Data supplied:
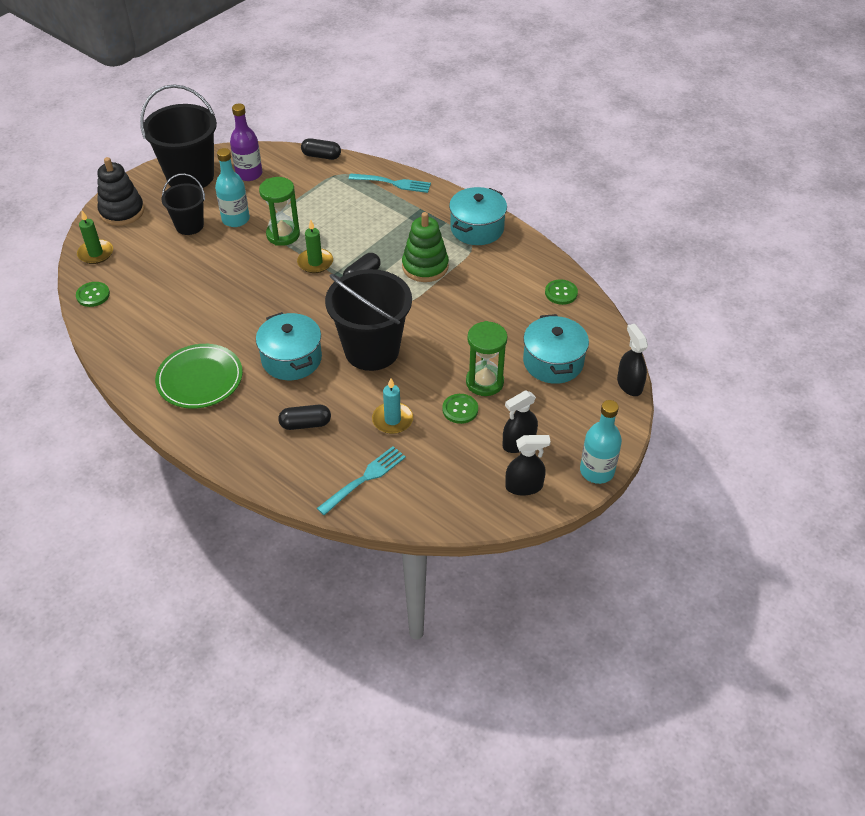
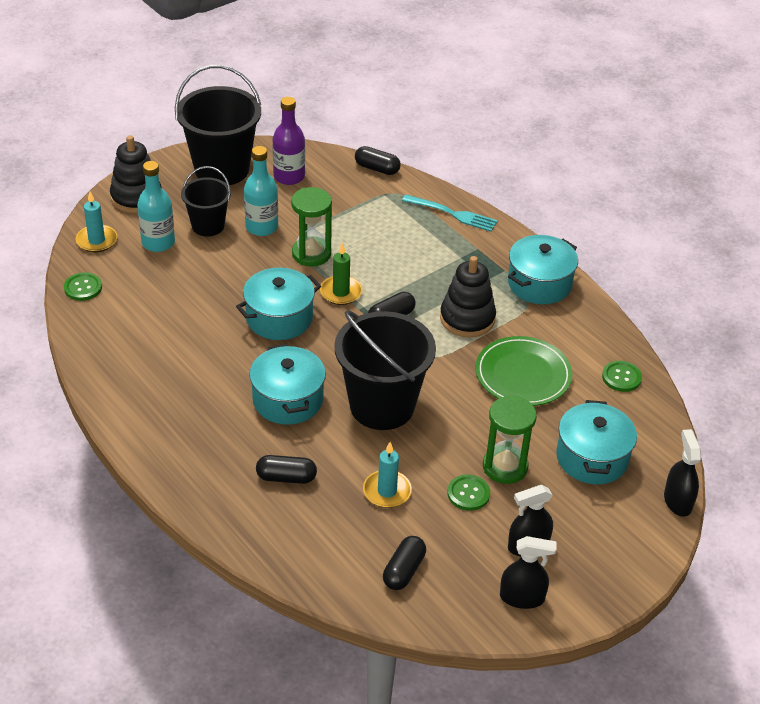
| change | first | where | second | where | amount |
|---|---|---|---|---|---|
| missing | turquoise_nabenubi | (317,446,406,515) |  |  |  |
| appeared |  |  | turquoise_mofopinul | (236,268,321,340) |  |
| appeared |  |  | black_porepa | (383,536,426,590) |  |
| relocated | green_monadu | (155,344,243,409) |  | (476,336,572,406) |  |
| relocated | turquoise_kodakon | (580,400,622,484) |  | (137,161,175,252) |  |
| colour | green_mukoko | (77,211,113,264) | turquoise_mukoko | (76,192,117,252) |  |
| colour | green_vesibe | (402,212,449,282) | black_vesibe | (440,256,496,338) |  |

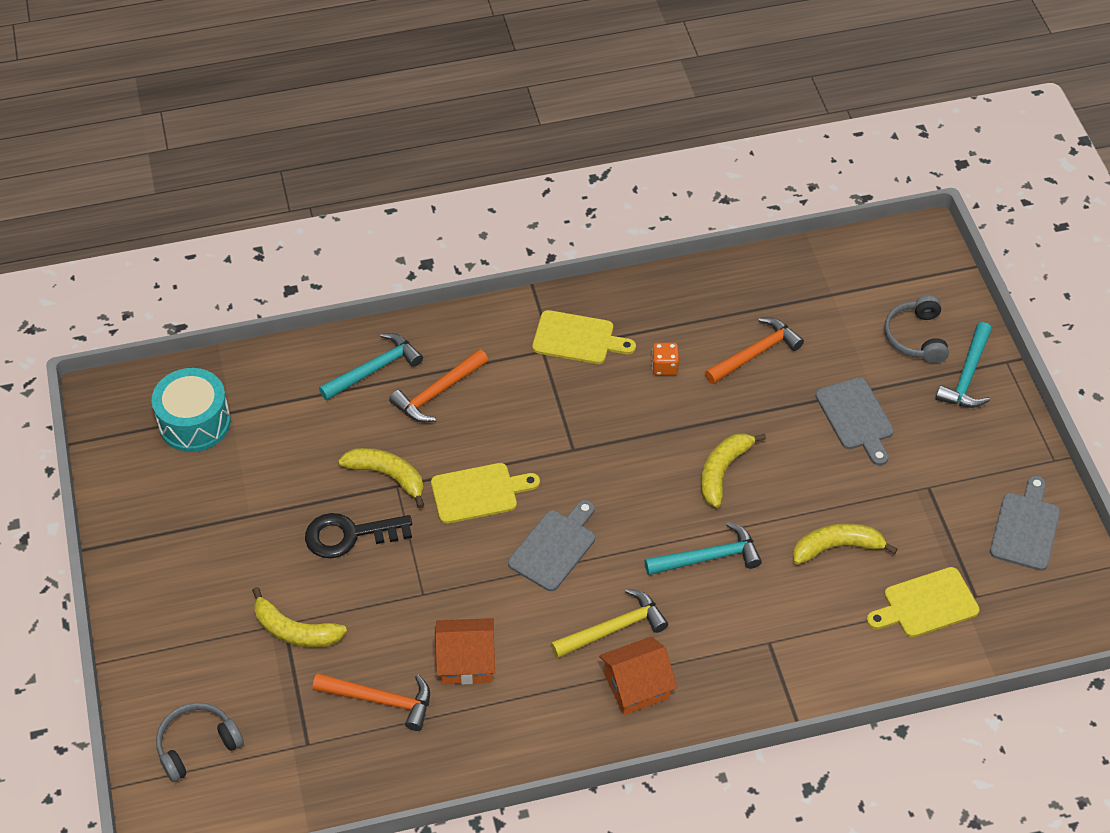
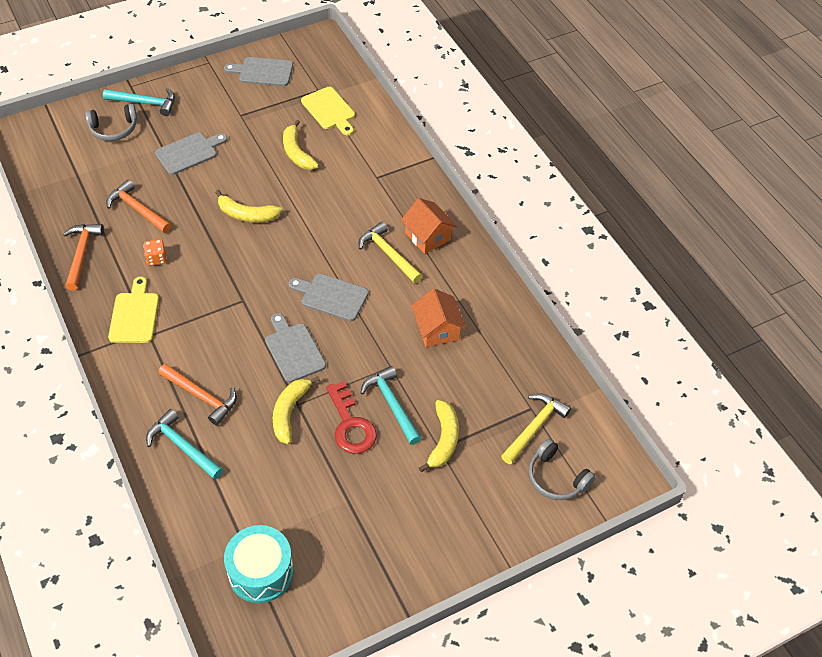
| change | first | where | second | where | amount |
|---|---|---|---|---|---|
| appeared |  |  | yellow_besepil | (501,393,571,464) |  |
| relocated | orange_besepil | (313,673,430,731) |  | (63,224,104,291) |  |
| relocated | turquoise_besepil | (645,522,762,575) |  | (360,366,421,445) |  |
| colour | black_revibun | (305,513,412,558) | red_revibun | (326,381,377,454) |  |
| colour | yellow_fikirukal | (431,463,540,524) | grey_fikirukal | (265,313,326,383) |  |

Problem requirements: The records must come back exactly, with their pictures removed.

Task response:
| change | first | where | second | where | amount |
|---|---|---|---|---|---|
| missing | turquoise_nabenubi | (317,446,406,515) |  |  |  |
| appeared |  |  | turquoise_mofopinul | (236,268,321,340) |  |
| appeared |  |  | black_porepa | (383,536,426,590) |  |
| relocated | green_monadu | (155,344,243,409) |  | (476,336,572,406) |  |
| relocated | turquoise_kodakon | (580,400,622,484) |  | (137,161,175,252) |  |
| colour | green_mukoko | (77,211,113,264) | turquoise_mukoko | (76,192,117,252) |  |
| colour | green_vesibe | (402,212,449,282) | black_vesibe | (440,256,496,338) |  |

| change | first | where | second | where | amount |
|---|---|---|---|---|---|
| appeared |  |  | yellow_besepil | (501,393,571,464) |  |
| relocated | orange_besepil | (313,673,430,731) |  | (63,224,104,291) |  |
| relocated | turquoise_besepil | (645,522,762,575) |  | (360,366,421,445) |  |
| colour | black_revibun | (305,513,412,558) | red_revibun | (326,381,377,454) |  |
| colour | yellow_fikirukal | (431,463,540,524) | grey_fikirukal | (265,313,326,383) |  |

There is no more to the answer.